%%
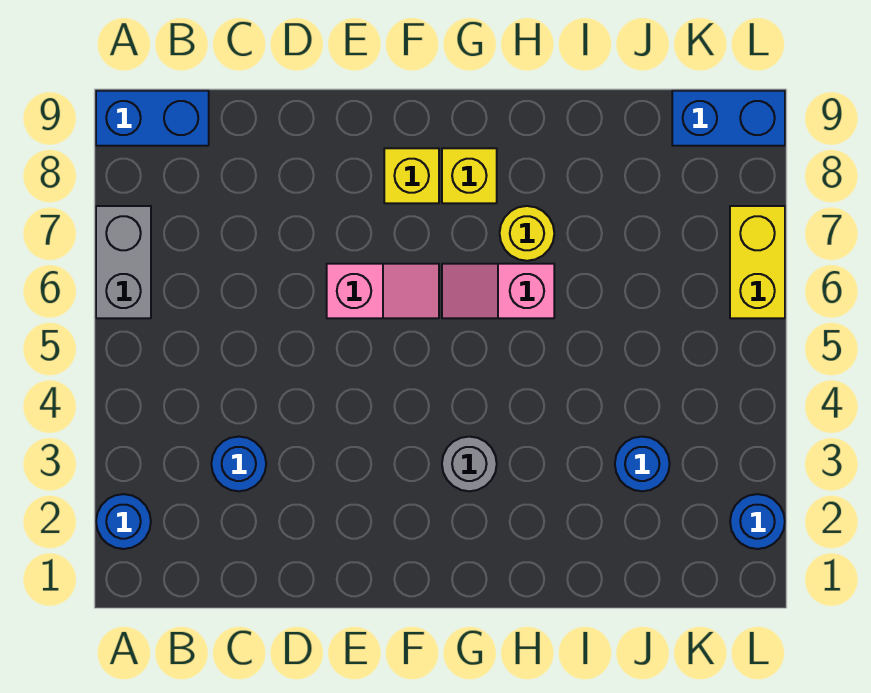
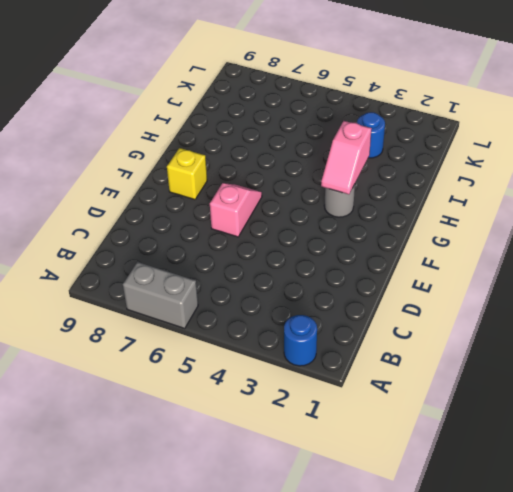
pink slope G3:H3 level 2 top H -> pink slope G6:H6 level 1 top H
none -> blue brick A9:B9 level 1
none -> blue round brick C3 level 1
none -> yellow brick G8 level 1

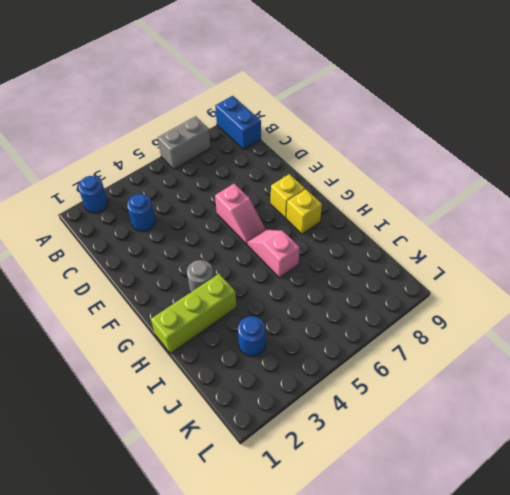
lime brick H1:H3 level 1 -> none
none -> yellow round brick H7 level 1
none -> blue brick K9:L9 level 1
none -> blue round brick L2 level 1

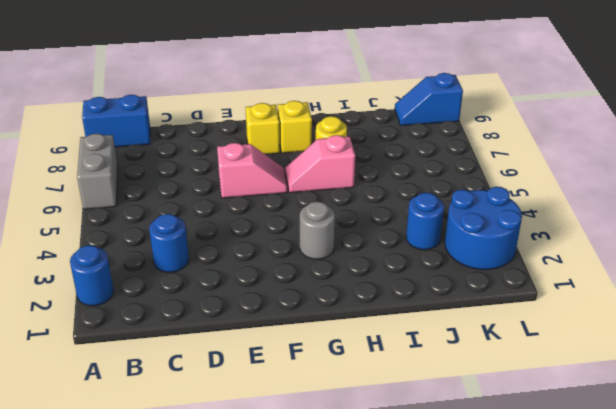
blue round brick K2:L3 level 1 -> blue round brick L2 level 1
blue slope K9:L9 level 1 top L -> blue brick K9:L9 level 1
none -> yellow brick L6:L7 level 1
%%
• **Task statement**
Nothing but the lines from the one containing "lime brick H1:H3 level 1 -> none" through the end of the listing should be written out, each exactly, and pictures must be left out.

• **Result**
lime brick H1:H3 level 1 -> none
none -> yellow round brick H7 level 1
none -> blue brick K9:L9 level 1
none -> blue round brick L2 level 1

blue round brick K2:L3 level 1 -> blue round brick L2 level 1
blue slope K9:L9 level 1 top L -> blue brick K9:L9 level 1
none -> yellow brick L6:L7 level 1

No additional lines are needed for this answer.